Exercise aim: Scan the records for "none" and copy each line that contains it.

[Version difference data]
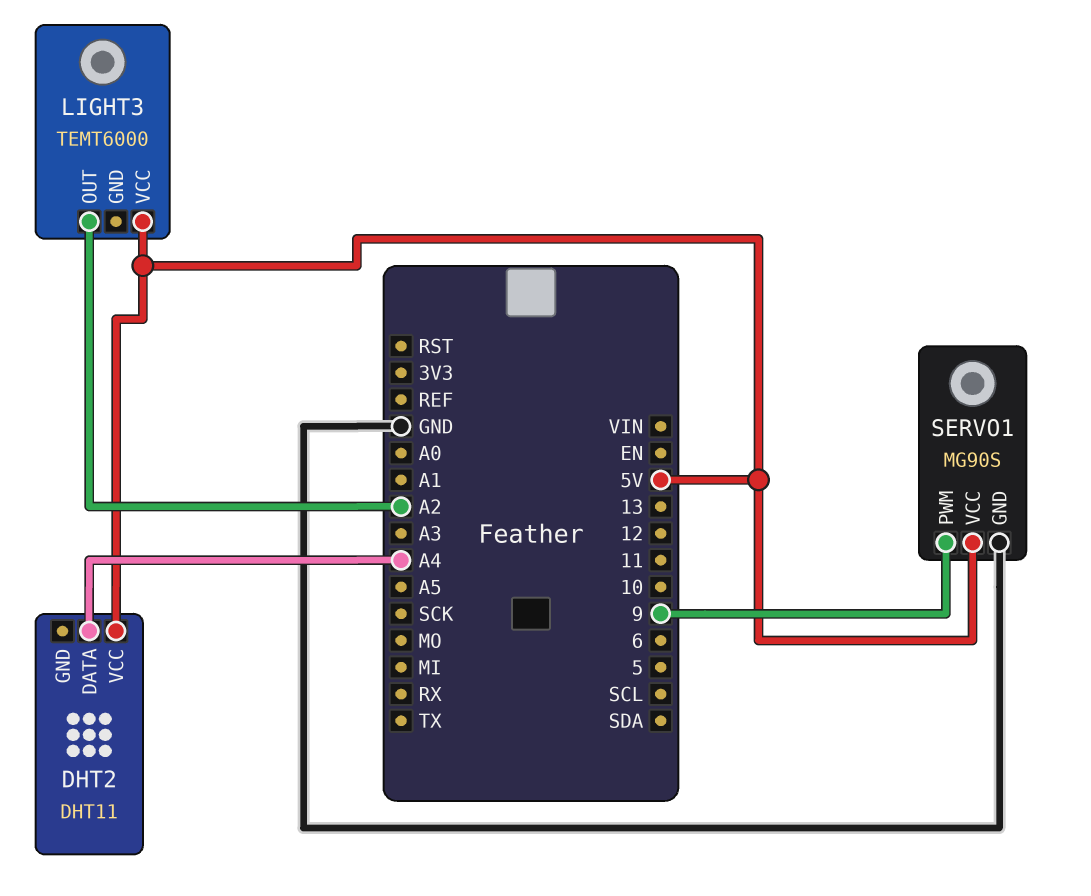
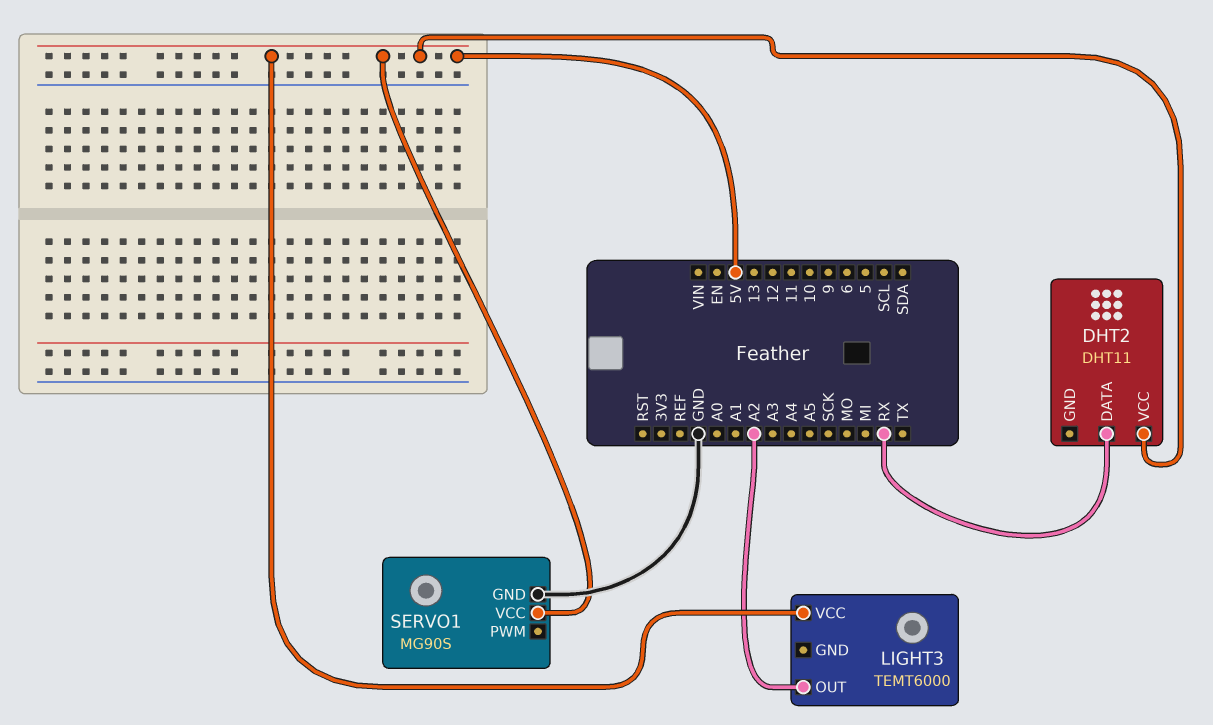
DHT2 pin DATA: A4 -> RX
SERVO1 pin PWM: 9 -> none

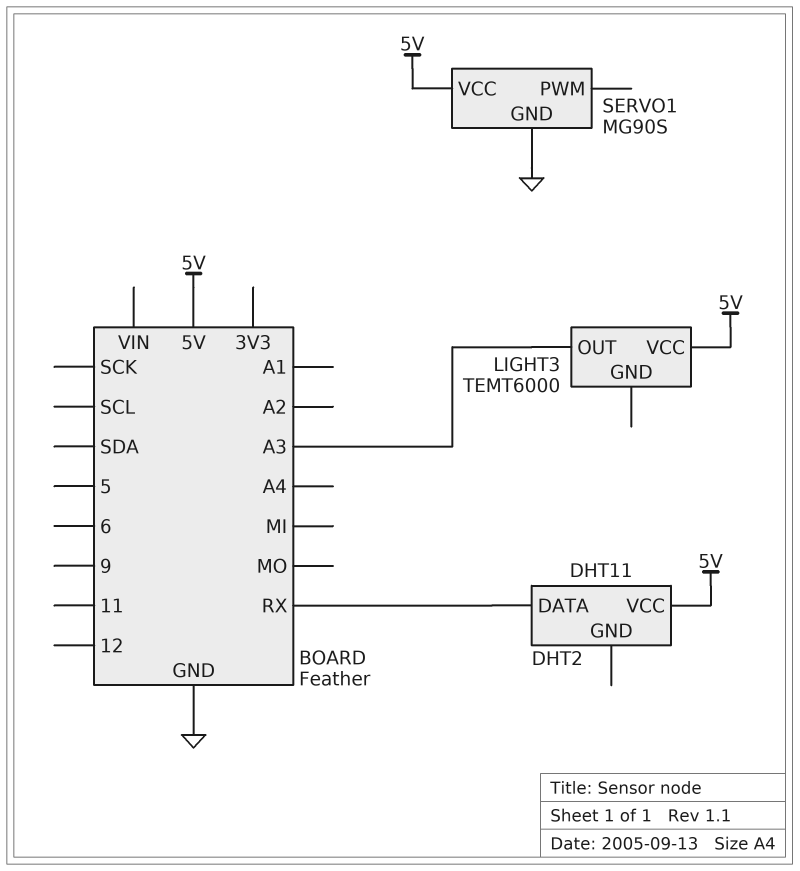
LIGHT3 pin OUT: A2 -> A3

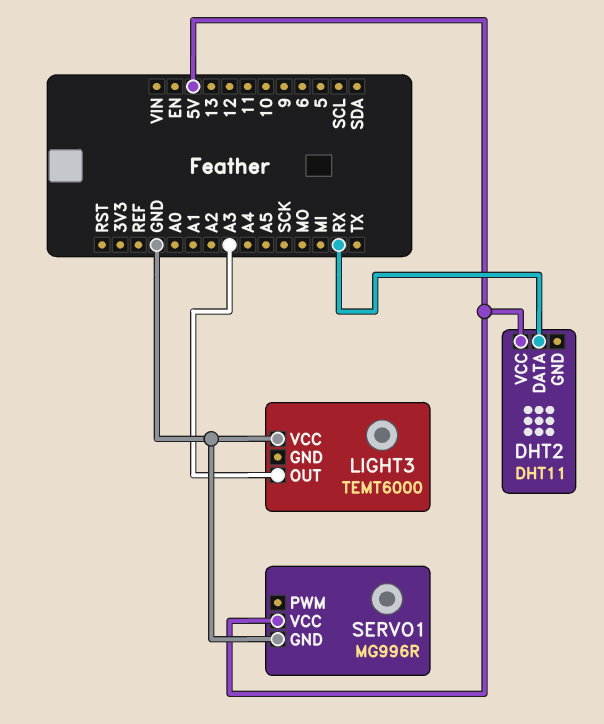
LIGHT3 pin VCC: 5V -> GND
SERVO1: MG90S -> MG996R

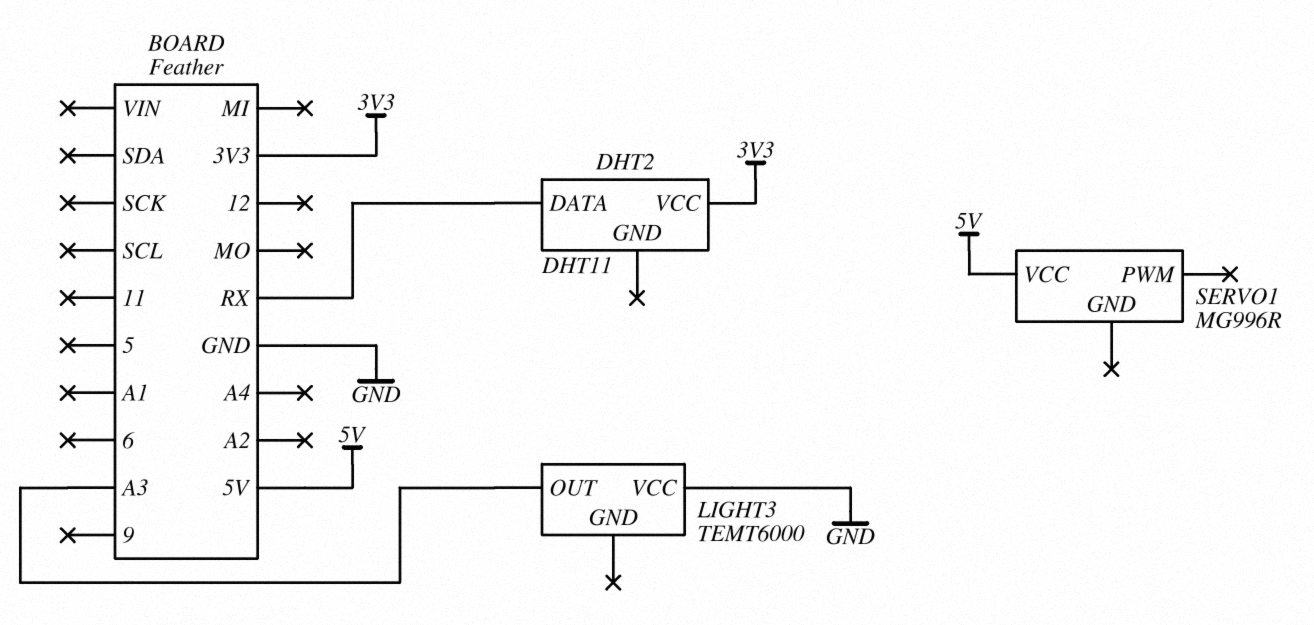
DHT2 pin VCC: 5V -> 3V3
SERVO1 pin GND: GND -> none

Expected output:
SERVO1 pin PWM: 9 -> none
SERVO1 pin GND: GND -> none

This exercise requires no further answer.